**INPUT ROWS**
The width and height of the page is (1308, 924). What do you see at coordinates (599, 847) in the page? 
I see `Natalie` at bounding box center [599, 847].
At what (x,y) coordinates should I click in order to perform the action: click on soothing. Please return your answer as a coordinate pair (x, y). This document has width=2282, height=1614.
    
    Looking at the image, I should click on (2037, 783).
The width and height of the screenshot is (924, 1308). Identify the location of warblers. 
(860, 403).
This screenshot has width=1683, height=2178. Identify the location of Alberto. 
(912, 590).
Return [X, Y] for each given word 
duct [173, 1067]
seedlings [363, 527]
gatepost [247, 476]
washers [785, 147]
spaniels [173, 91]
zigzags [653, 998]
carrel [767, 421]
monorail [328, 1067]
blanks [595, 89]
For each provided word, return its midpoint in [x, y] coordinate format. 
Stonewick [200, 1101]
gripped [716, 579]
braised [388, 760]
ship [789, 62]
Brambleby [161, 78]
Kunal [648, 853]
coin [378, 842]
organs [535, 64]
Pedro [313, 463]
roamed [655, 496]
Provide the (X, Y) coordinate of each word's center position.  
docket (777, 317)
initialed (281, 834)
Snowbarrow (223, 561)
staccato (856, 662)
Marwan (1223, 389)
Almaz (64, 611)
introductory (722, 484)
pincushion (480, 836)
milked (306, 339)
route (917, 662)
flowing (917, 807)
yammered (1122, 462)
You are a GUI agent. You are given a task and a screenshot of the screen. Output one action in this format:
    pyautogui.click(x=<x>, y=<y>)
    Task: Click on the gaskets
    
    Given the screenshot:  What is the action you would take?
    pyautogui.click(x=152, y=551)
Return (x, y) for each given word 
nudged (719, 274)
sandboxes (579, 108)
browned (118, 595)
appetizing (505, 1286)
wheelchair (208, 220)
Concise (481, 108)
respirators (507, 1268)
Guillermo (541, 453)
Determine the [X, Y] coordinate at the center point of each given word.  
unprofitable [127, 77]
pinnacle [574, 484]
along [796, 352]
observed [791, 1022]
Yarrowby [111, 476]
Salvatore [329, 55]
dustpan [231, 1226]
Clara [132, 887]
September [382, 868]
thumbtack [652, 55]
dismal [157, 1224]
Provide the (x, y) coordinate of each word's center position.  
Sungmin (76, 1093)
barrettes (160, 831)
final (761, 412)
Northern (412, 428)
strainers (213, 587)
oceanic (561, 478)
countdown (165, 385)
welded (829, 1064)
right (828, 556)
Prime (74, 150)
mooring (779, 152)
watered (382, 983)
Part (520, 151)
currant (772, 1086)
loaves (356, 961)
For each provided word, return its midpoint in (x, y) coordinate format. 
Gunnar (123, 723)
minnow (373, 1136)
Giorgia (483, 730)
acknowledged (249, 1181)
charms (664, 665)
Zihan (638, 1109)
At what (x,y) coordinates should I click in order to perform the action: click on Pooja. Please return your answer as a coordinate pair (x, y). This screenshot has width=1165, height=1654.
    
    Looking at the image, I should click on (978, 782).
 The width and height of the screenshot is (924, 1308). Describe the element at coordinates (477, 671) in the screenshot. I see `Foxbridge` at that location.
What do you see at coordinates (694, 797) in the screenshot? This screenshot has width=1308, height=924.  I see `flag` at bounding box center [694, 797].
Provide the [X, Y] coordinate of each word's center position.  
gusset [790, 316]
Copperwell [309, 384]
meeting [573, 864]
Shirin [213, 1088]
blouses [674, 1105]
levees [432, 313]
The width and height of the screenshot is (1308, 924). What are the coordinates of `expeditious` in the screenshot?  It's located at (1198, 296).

**STATED GOAL**
Rewrite the material above, changing every "coordinate pair" to "point" and leaving everything else as it is.

**CORRECT RESULT**
The width and height of the page is (1308, 924). What do you see at coordinates (599, 847) in the page? 
I see `Natalie` at bounding box center [599, 847].
At what (x,y) coordinates should I click in order to perform the action: click on soothing. Please return your answer as a point (x, y). This document has width=2282, height=1614.
    
    Looking at the image, I should click on (2037, 783).
The width and height of the screenshot is (924, 1308). Identify the location of warblers. 
(860, 403).
This screenshot has width=1683, height=2178. Identify the location of Alberto. 
(912, 590).
Return [X, Y] for each given word 
duct [173, 1067]
seedlings [363, 527]
gatepost [247, 476]
washers [785, 147]
spaniels [173, 91]
zigzags [653, 998]
carrel [767, 421]
monorail [328, 1067]
blanks [595, 89]
For each provided word, return its midpoint in [x, y] coordinate format. 
Stonewick [200, 1101]
gripped [716, 579]
braised [388, 760]
ship [789, 62]
Brambleby [161, 78]
Kunal [648, 853]
coin [378, 842]
organs [535, 64]
Pedro [313, 463]
roamed [655, 496]
Provide the (X, Y) coordinate of each word's center position.  
docket (777, 317)
initialed (281, 834)
Snowbarrow (223, 561)
staccato (856, 662)
Marwan (1223, 389)
Almaz (64, 611)
introductory (722, 484)
pincushion (480, 836)
milked (306, 339)
route (917, 662)
flowing (917, 807)
yammered (1122, 462)
You are a GUI agent. You are given a task and a screenshot of the screen. Output one action in this format:
    pyautogui.click(x=<x>, y=<y>)
    Task: Click on the gaskets
    
    Given the screenshot:  What is the action you would take?
    pyautogui.click(x=152, y=551)
Return (x, y) for each given word 
nudged (719, 274)
sandboxes (579, 108)
browned (118, 595)
appetizing (505, 1286)
wheelchair (208, 220)
Concise (481, 108)
respirators (507, 1268)
Guillermo (541, 453)
Determine the [X, Y] coordinate at the center point of each given word.  
unprofitable [127, 77]
pinnacle [574, 484]
along [796, 352]
observed [791, 1022]
Yarrowby [111, 476]
Salvatore [329, 55]
dustpan [231, 1226]
Clara [132, 887]
September [382, 868]
thumbtack [652, 55]
dismal [157, 1224]
Provide the (x, y) coordinate of each word's center position.  
Sungmin (76, 1093)
barrettes (160, 831)
final (761, 412)
Northern (412, 428)
strainers (213, 587)
oceanic (561, 478)
countdown (165, 385)
welded (829, 1064)
right (828, 556)
Prime (74, 150)
mooring (779, 152)
watered (382, 983)
Part (520, 151)
currant (772, 1086)
loaves (356, 961)
For each provided word, return its midpoint in (x, y) coordinate format. 
Gunnar (123, 723)
minnow (373, 1136)
Giorgia (483, 730)
acknowledged (249, 1181)
charms (664, 665)
Zihan (638, 1109)
At what (x,y) coordinates should I click in order to perform the action: click on Pooja. Please return your answer as a point (x, y). This screenshot has width=1165, height=1654.
    
    Looking at the image, I should click on (978, 782).
 The width and height of the screenshot is (924, 1308). Describe the element at coordinates (477, 671) in the screenshot. I see `Foxbridge` at that location.
What do you see at coordinates (694, 797) in the screenshot? This screenshot has width=1308, height=924.  I see `flag` at bounding box center [694, 797].
Provide the [X, Y] coordinate of each word's center position.  
gusset [790, 316]
Copperwell [309, 384]
meeting [573, 864]
Shirin [213, 1088]
blouses [674, 1105]
levees [432, 313]
The width and height of the screenshot is (1308, 924). What are the coordinates of `expeditious` in the screenshot?  It's located at (1198, 296).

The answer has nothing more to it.